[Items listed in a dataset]
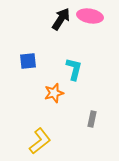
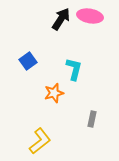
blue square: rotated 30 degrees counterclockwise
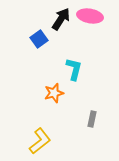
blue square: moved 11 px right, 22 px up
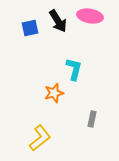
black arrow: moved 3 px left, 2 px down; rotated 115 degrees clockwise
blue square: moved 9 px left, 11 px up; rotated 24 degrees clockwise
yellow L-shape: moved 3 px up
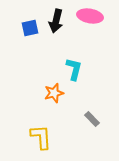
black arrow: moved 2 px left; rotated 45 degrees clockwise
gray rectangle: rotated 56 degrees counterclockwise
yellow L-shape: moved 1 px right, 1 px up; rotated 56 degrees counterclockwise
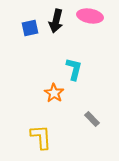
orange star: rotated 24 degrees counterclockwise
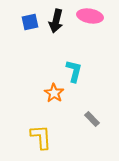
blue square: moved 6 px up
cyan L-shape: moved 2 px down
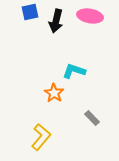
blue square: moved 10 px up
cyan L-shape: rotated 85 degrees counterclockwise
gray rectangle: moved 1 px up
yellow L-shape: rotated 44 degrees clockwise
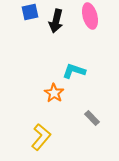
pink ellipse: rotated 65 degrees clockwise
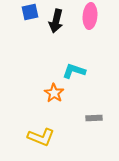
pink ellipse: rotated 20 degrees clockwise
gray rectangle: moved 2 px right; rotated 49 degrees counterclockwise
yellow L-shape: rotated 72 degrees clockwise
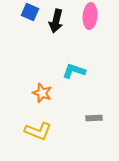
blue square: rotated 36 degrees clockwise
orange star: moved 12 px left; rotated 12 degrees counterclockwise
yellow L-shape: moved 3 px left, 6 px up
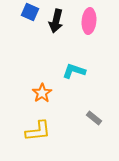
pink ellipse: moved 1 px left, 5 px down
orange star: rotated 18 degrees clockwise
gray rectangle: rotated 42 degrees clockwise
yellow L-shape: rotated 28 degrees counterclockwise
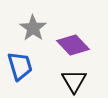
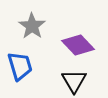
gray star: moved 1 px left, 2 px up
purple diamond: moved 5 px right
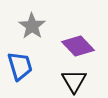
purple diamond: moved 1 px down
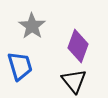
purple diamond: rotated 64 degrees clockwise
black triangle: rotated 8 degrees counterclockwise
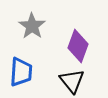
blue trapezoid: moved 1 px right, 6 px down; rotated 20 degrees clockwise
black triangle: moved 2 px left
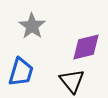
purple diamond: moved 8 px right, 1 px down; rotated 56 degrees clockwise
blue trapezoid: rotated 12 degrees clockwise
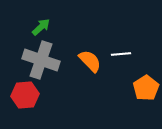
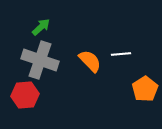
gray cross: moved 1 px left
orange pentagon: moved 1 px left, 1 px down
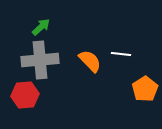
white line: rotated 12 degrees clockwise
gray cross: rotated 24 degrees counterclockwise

[Exercise requirements] Copy every line of the records above word for word, leaving out the pictures.

[Exercise response]
blue square: rotated 30 degrees counterclockwise
blue square: moved 11 px right, 22 px up
black arrow: moved 3 px left, 2 px down; rotated 115 degrees clockwise
blue square: moved 9 px left, 11 px up; rotated 24 degrees clockwise
yellow L-shape: moved 3 px up
black arrow: moved 2 px left; rotated 45 degrees clockwise
gray rectangle: rotated 56 degrees counterclockwise
yellow L-shape: moved 1 px right, 1 px up; rotated 56 degrees counterclockwise
orange star: rotated 24 degrees counterclockwise
blue square: moved 6 px up
cyan L-shape: moved 2 px down
blue square: moved 10 px up
cyan L-shape: rotated 85 degrees counterclockwise
gray rectangle: moved 1 px up
yellow L-shape: rotated 44 degrees clockwise
pink ellipse: rotated 65 degrees clockwise
pink ellipse: rotated 20 degrees clockwise
gray rectangle: moved 2 px right; rotated 49 degrees counterclockwise
yellow L-shape: rotated 72 degrees clockwise
blue square: rotated 36 degrees clockwise
orange star: moved 12 px left; rotated 12 degrees counterclockwise
yellow L-shape: moved 3 px left, 6 px up
pink ellipse: moved 1 px left, 5 px down
orange star: rotated 18 degrees clockwise
gray rectangle: rotated 42 degrees clockwise
yellow L-shape: rotated 28 degrees counterclockwise
gray star: moved 1 px left, 2 px up
purple diamond: moved 5 px right
purple diamond: moved 1 px down
purple diamond: rotated 64 degrees clockwise
black triangle: rotated 8 degrees counterclockwise
blue trapezoid: moved 1 px right, 6 px down; rotated 20 degrees clockwise
black triangle: moved 2 px left
purple diamond: moved 8 px right, 1 px down; rotated 56 degrees clockwise
blue trapezoid: rotated 12 degrees clockwise
gray cross: moved 1 px left
orange pentagon: moved 1 px left, 1 px down
white line: rotated 12 degrees clockwise
gray cross: rotated 24 degrees counterclockwise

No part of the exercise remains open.